● What to produce
Work through the records below and copy every line that includes "none".

Revision tracking records
##########

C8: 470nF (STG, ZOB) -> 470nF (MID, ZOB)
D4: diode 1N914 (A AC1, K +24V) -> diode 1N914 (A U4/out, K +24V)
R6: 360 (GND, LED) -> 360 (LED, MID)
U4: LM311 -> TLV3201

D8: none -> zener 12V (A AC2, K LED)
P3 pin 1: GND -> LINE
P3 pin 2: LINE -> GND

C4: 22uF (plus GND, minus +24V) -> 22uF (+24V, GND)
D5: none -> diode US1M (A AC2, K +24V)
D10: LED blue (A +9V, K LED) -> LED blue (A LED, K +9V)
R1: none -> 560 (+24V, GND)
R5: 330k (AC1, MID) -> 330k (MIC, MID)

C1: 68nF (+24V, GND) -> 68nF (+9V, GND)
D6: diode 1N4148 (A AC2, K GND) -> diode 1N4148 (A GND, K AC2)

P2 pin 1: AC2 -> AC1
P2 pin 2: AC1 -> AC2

##########

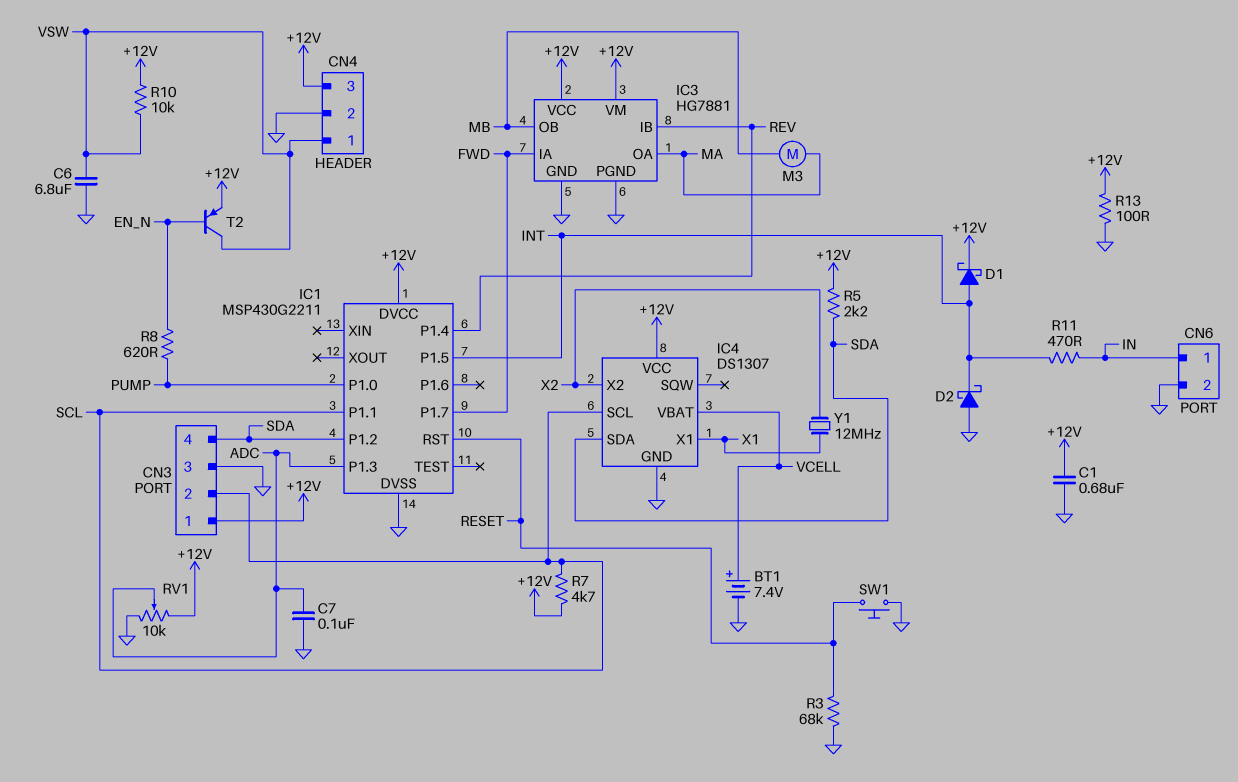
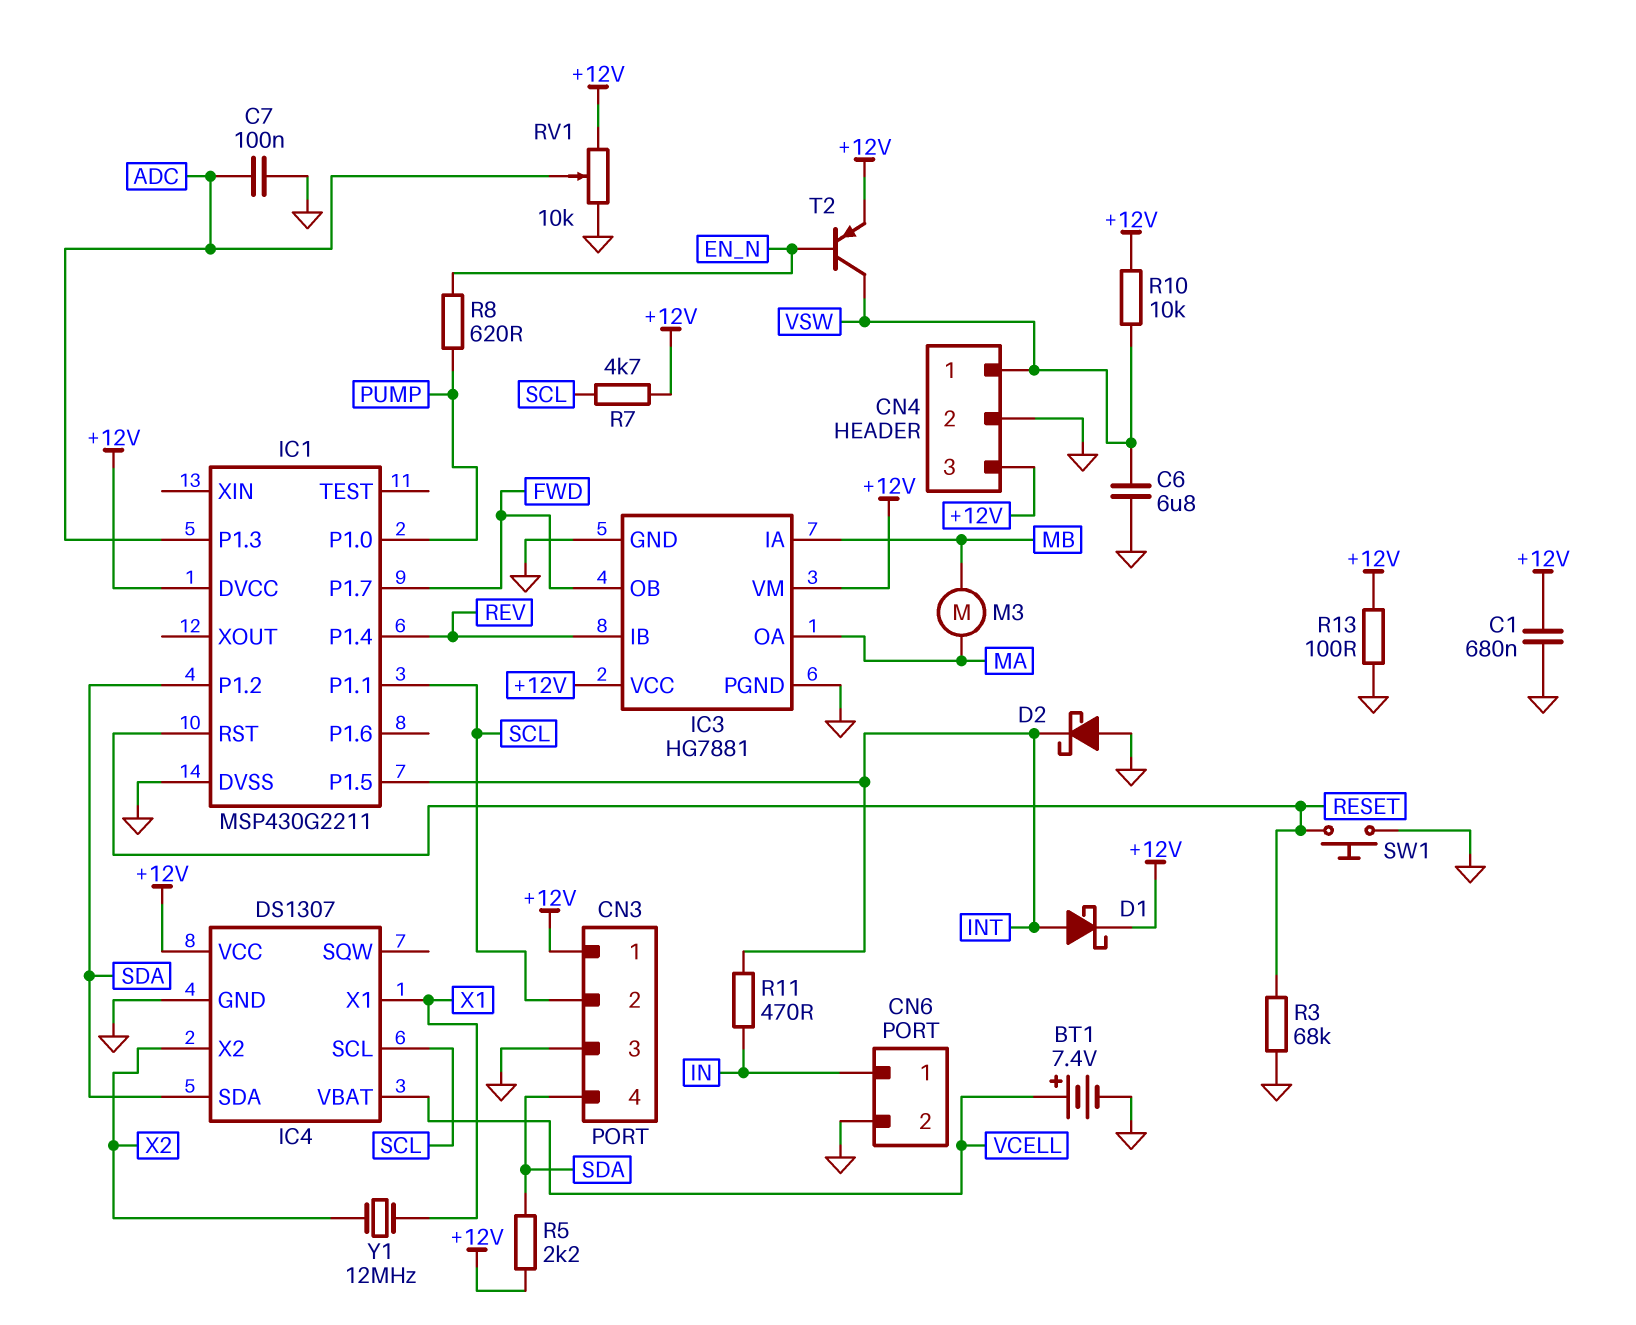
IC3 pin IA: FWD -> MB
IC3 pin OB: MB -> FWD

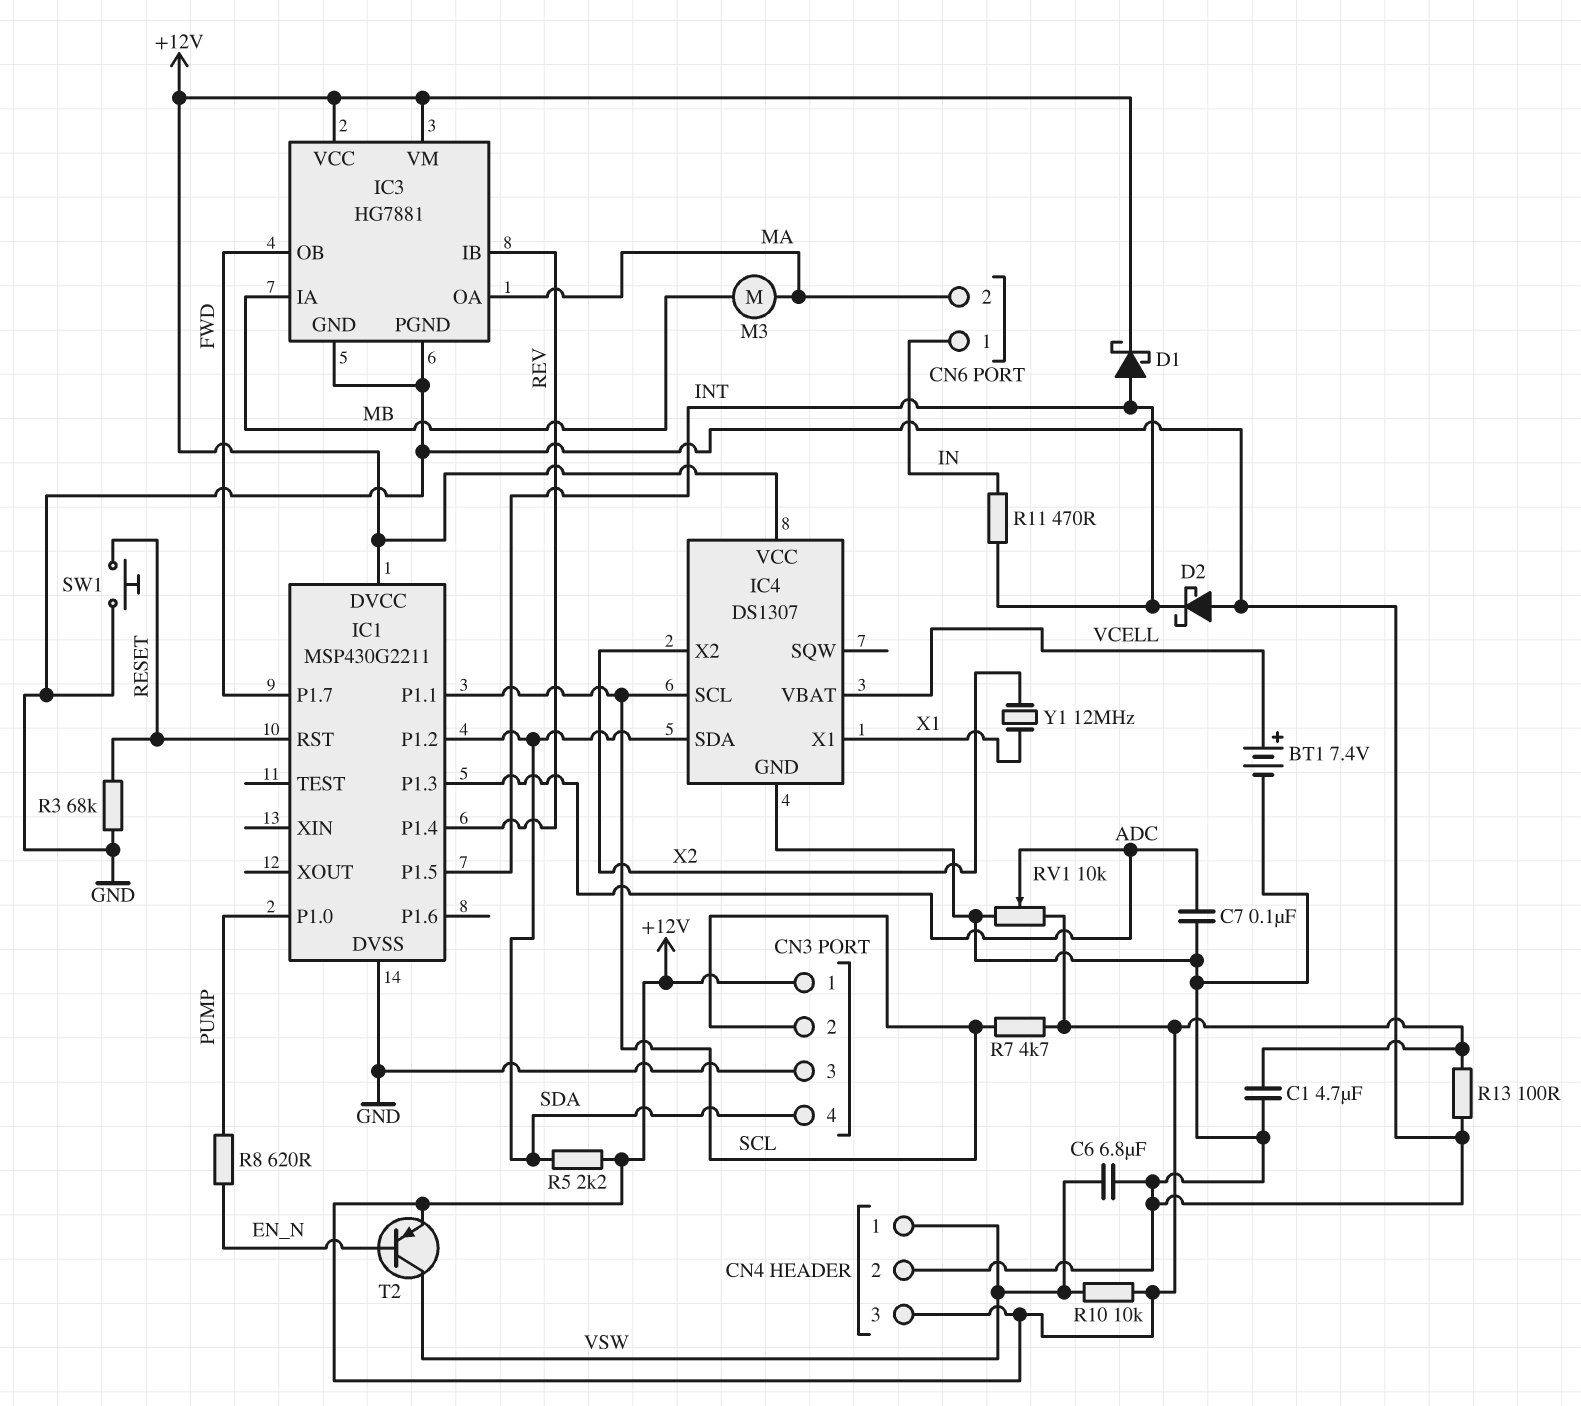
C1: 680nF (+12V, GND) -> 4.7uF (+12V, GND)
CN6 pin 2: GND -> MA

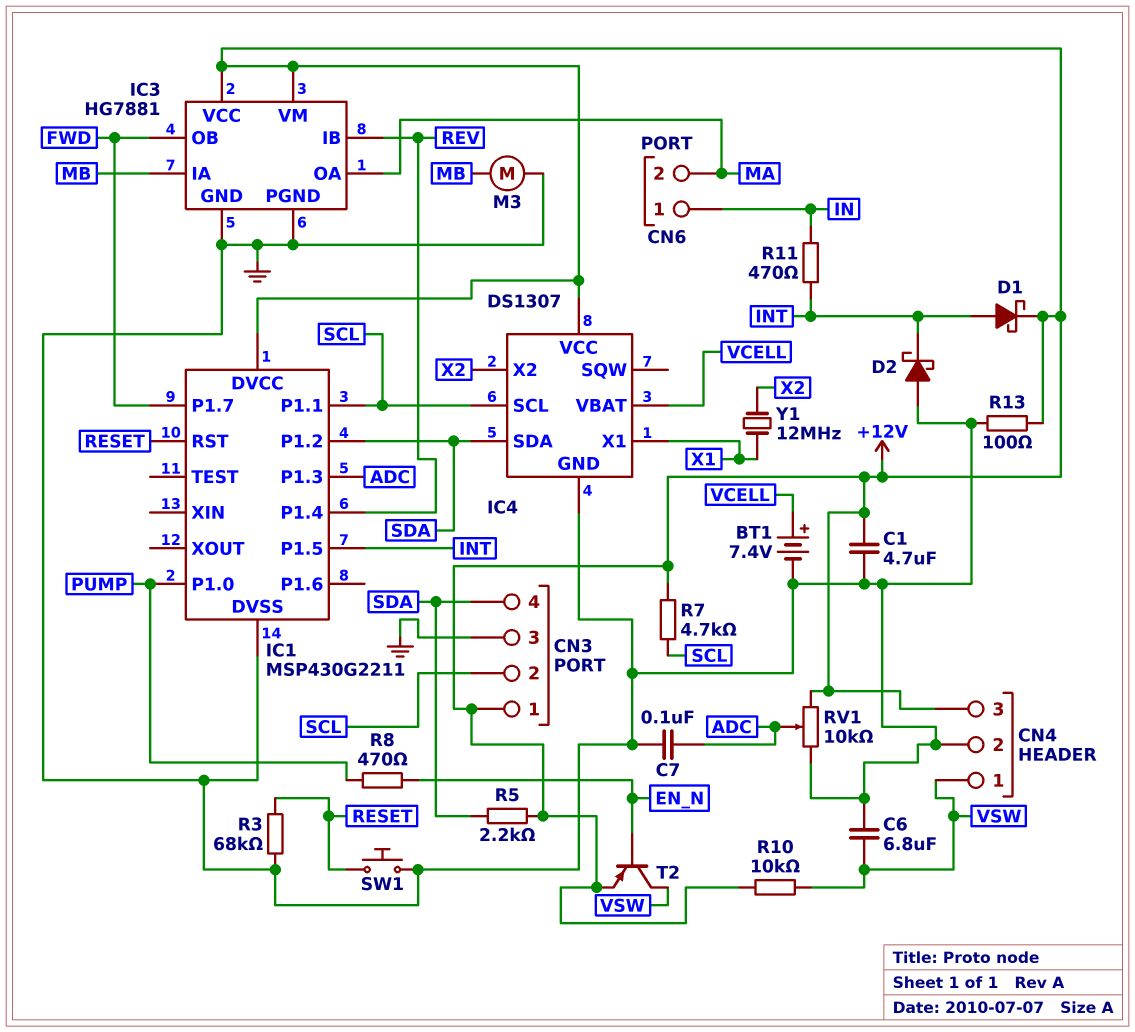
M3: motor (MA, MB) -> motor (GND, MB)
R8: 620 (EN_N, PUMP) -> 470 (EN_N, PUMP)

##########

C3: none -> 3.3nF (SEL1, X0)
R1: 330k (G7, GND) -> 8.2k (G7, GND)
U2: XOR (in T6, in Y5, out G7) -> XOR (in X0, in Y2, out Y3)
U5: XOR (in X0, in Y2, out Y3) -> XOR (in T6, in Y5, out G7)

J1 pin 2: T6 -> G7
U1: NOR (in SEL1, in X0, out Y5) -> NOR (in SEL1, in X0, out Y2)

##########

● Task output
D8: none -> zener 12V (A AC2, K LED)
D5: none -> diode US1M (A AC2, K +24V)
R1: none -> 560 (+24V, GND)
C3: none -> 3.3nF (SEL1, X0)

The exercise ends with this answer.